> **TASK DESCRIPTION**
Copy out all of the lines below exactly; the pictures do not belong in the copy.

> **DATA**

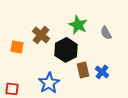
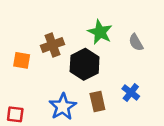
brown cross: (41, 35) -> (52, 45), turned 30
brown rectangle: (83, 70) -> (97, 101), moved

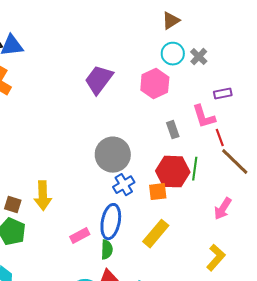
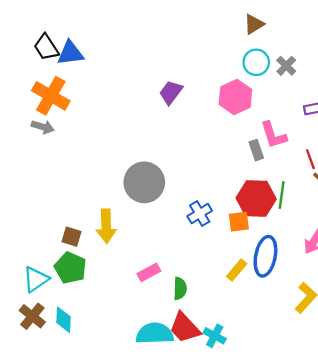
purple trapezoid: (99, 80) -> (171, 92), size x0.7
pink L-shape: (204, 117) -> (274, 135), moved
gray circle: (113, 155) -> (144, 182), moved
blue ellipse: (111, 222) -> (265, 256), moved
yellow rectangle: (156, 234) -> (237, 270), size x0.7

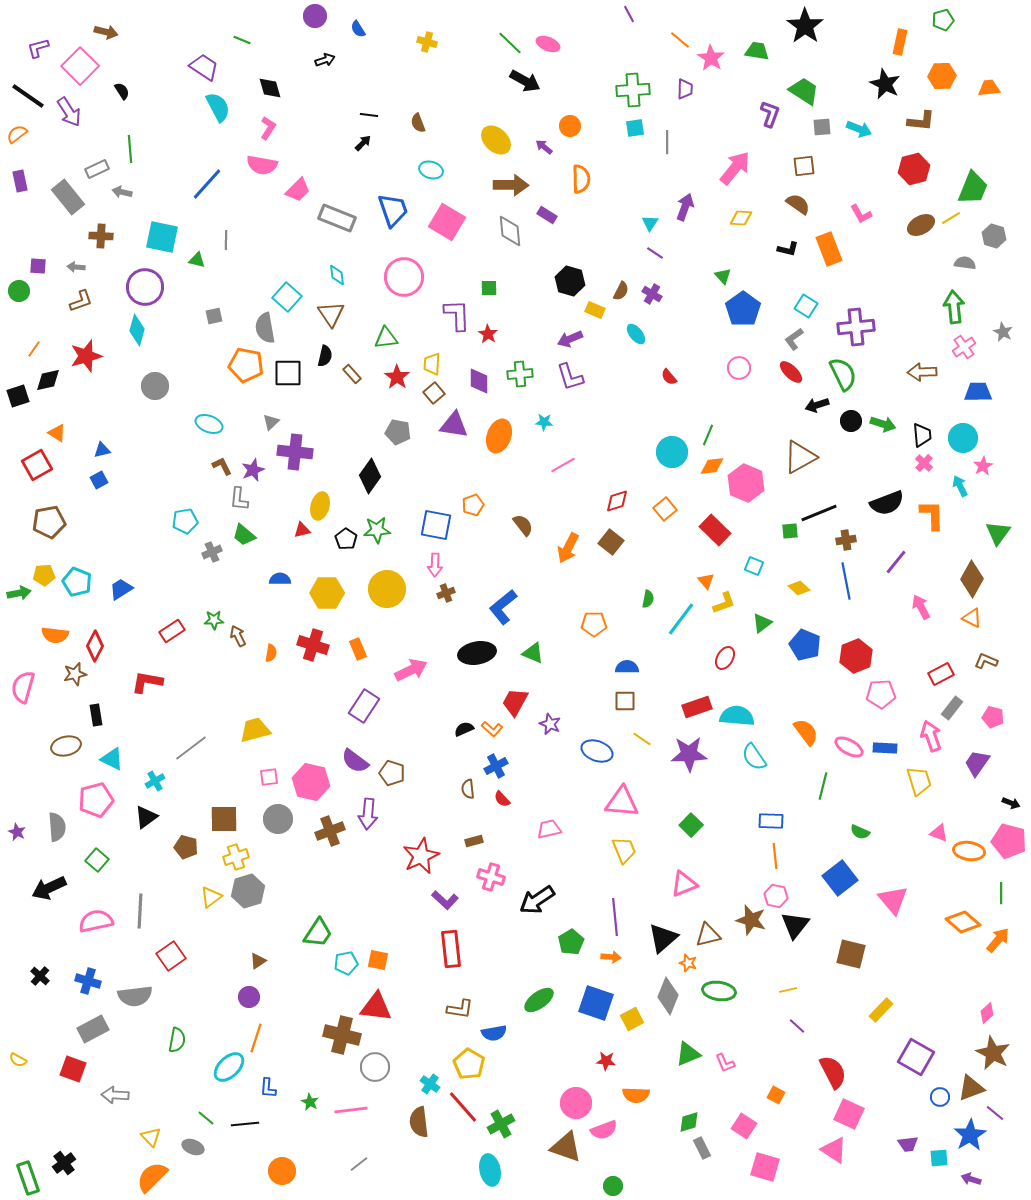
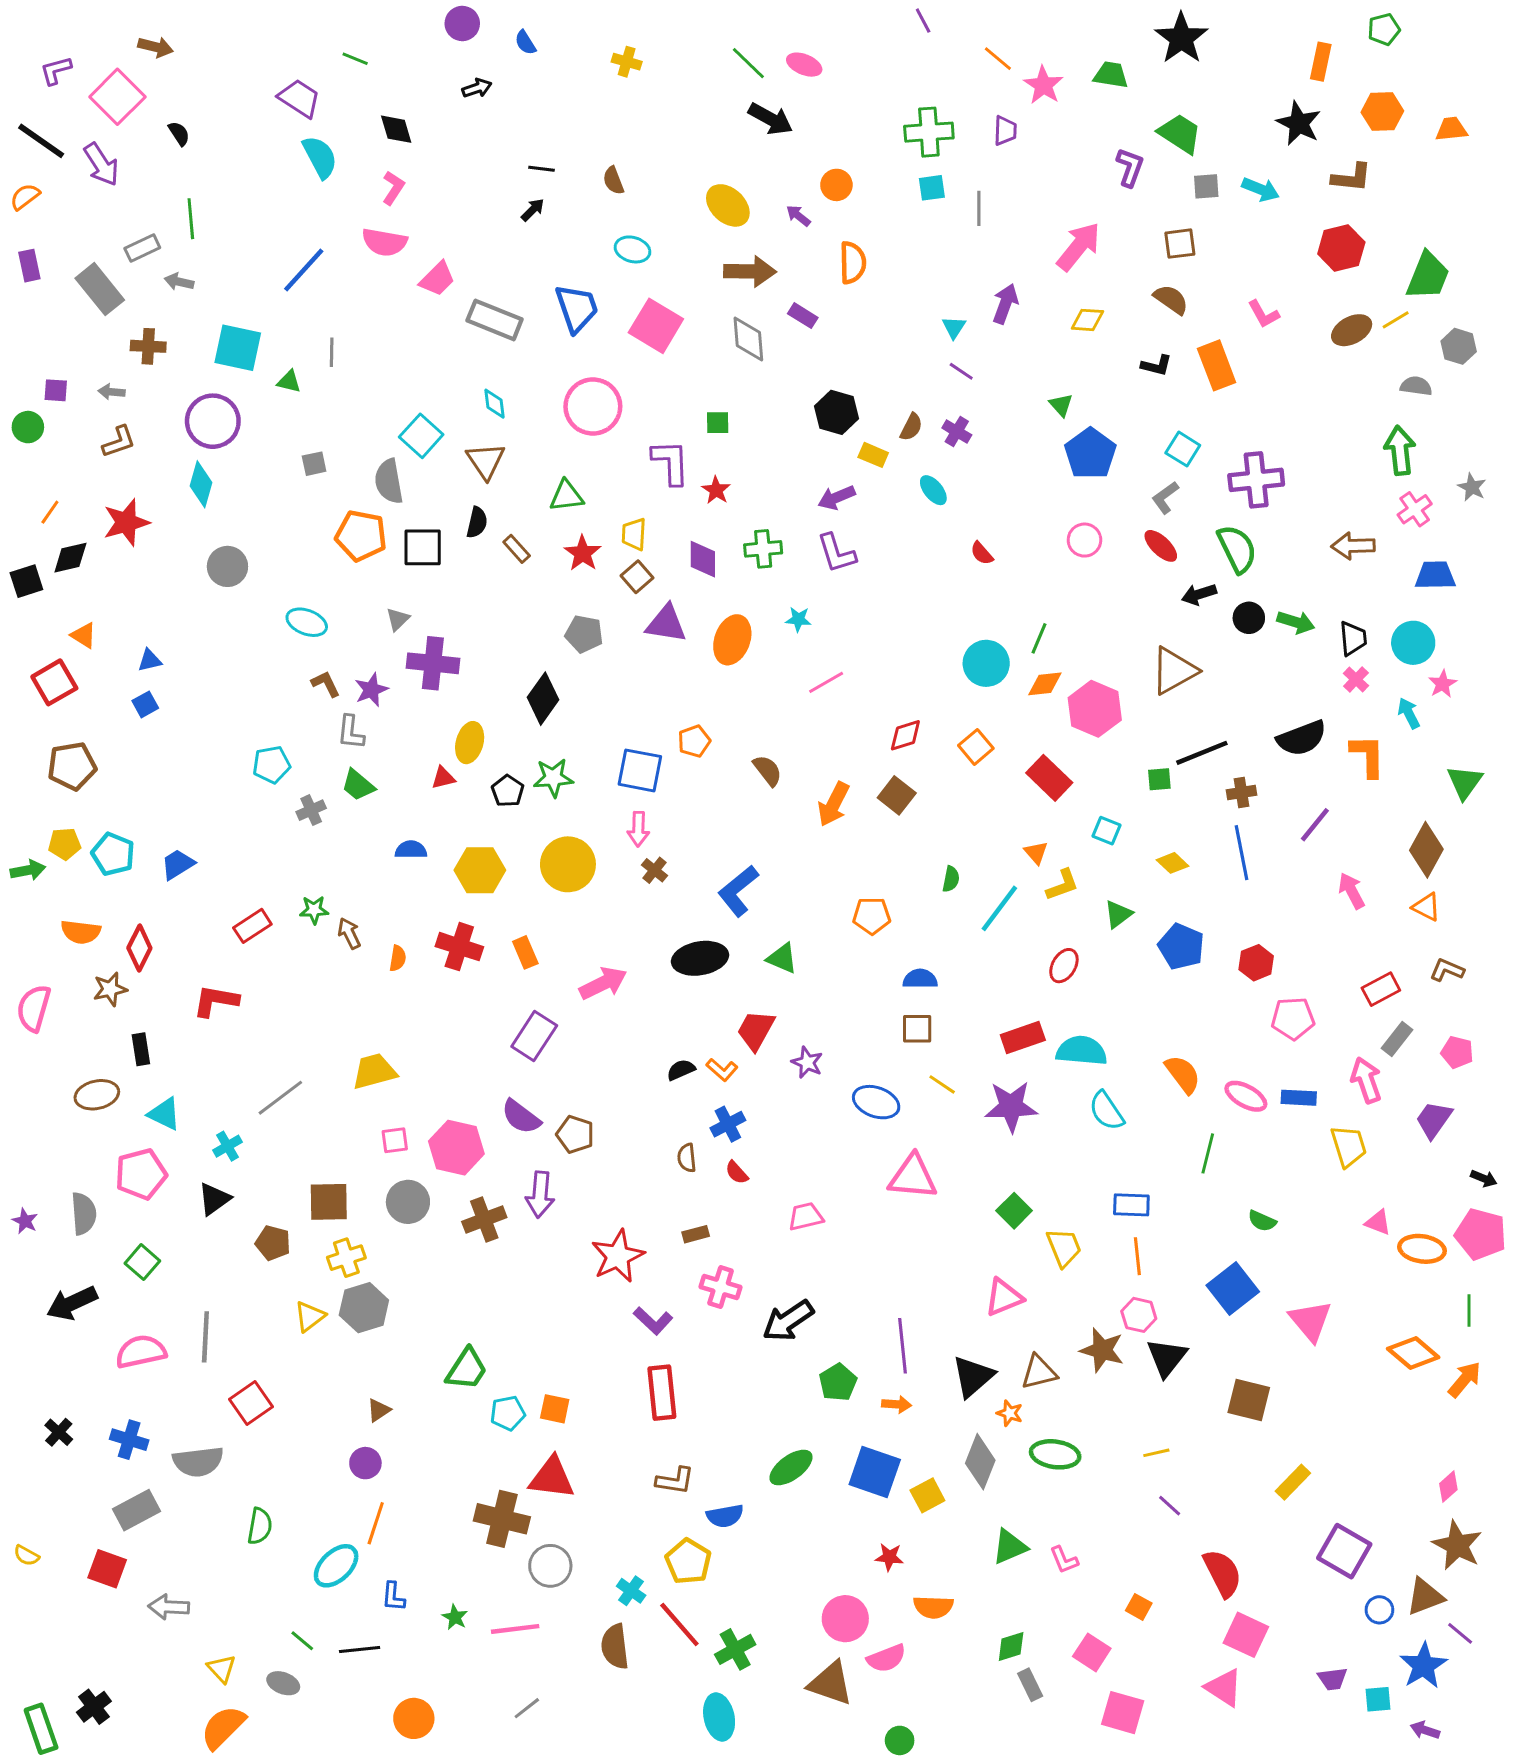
brown cross: (446, 593) -> (655, 870), turned -30
red hexagon: (856, 656) -> (1256, 963), size x0.7
yellow trapezoid: (624, 850) -> (1064, 1247), moved

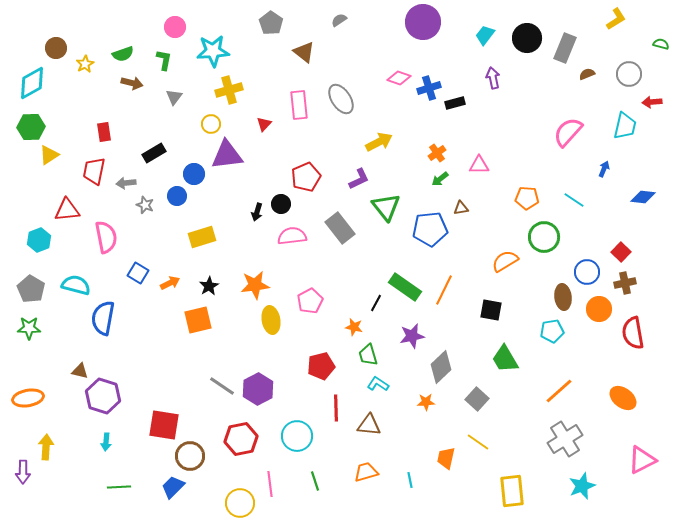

> **RESPONSE TO THIS EXERCISE**
brown cross: (41, 35) -> (52, 45), turned 30
brown rectangle: (83, 70) -> (97, 101), moved

purple trapezoid: (99, 80) -> (171, 92), size x0.7
pink L-shape: (204, 117) -> (274, 135), moved
gray circle: (113, 155) -> (144, 182), moved
blue ellipse: (111, 222) -> (265, 256), moved
yellow rectangle: (156, 234) -> (237, 270), size x0.7

brown cross: (446, 593) -> (655, 870), turned -30
red hexagon: (856, 656) -> (1256, 963), size x0.7
yellow trapezoid: (624, 850) -> (1064, 1247), moved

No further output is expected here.